*** Opening of MATERIAL SUPPLIED ***
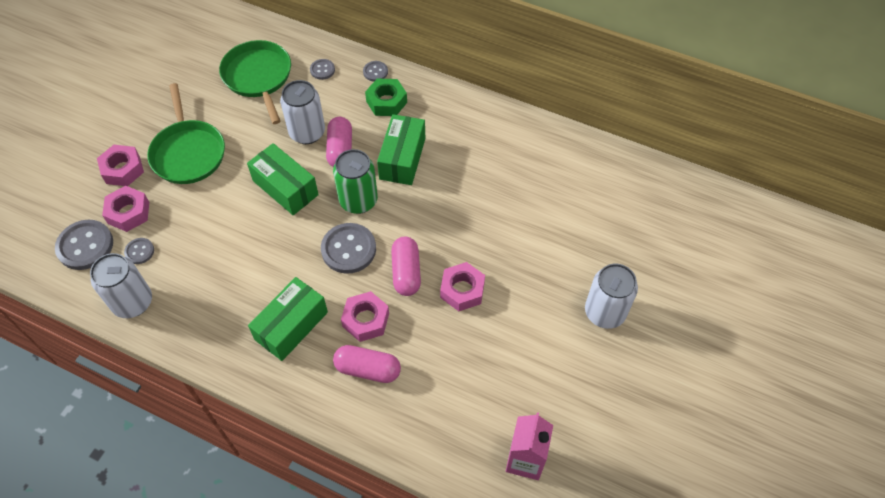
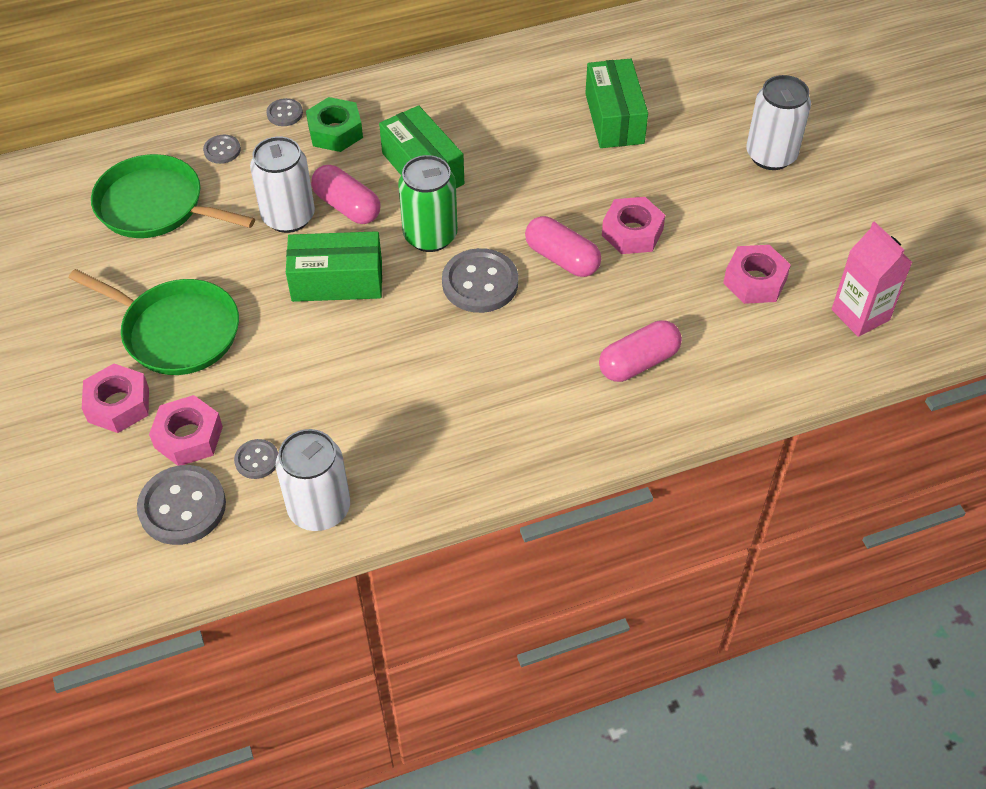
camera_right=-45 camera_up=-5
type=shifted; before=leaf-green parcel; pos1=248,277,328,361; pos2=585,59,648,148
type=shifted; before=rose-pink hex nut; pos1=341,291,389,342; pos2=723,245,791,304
*** Close of MATERIAL SUPPLIED ***
*** Opening of MATERIAL SUPPLIED ***
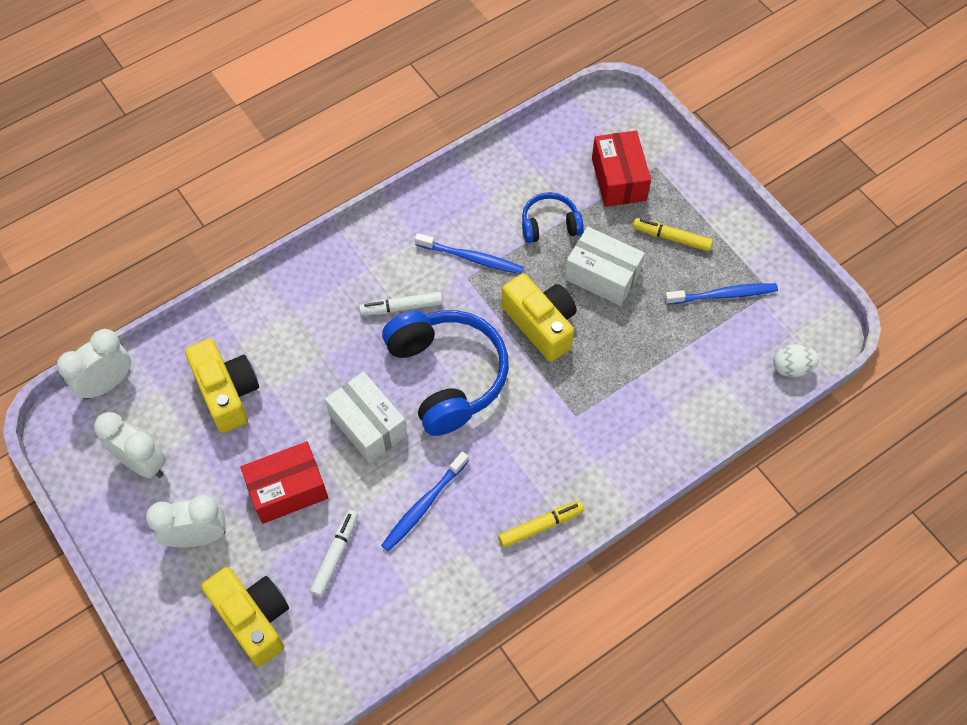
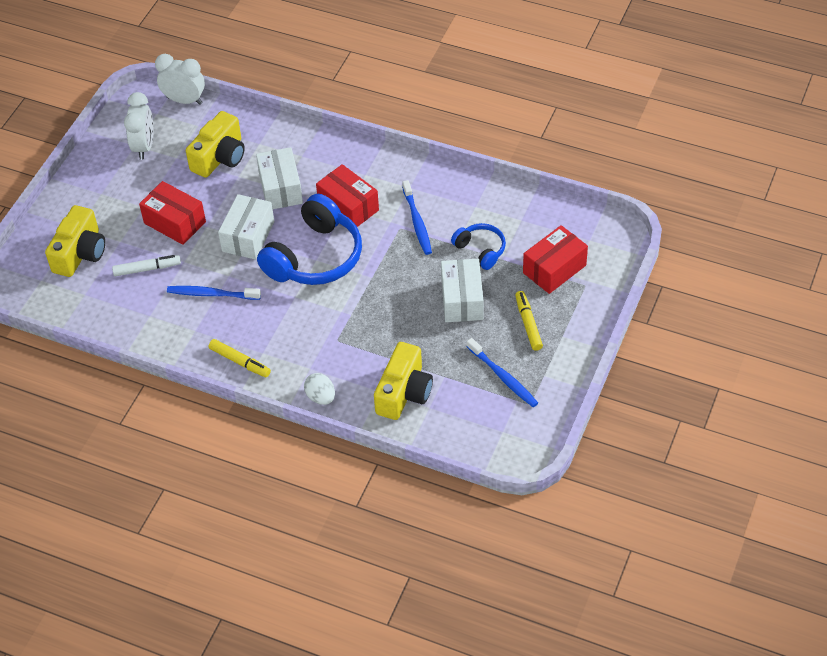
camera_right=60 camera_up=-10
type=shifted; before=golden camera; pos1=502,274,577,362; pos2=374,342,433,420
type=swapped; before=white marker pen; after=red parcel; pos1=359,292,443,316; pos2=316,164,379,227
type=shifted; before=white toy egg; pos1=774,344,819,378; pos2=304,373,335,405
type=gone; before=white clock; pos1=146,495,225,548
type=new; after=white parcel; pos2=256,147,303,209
*** Close of MATERIAL SUPPLIED ***
# [ACTIVITY]
Each line of the records above that includes the string "after" should be counted. Report the total alone.

# [YOUR SOLUTION]
2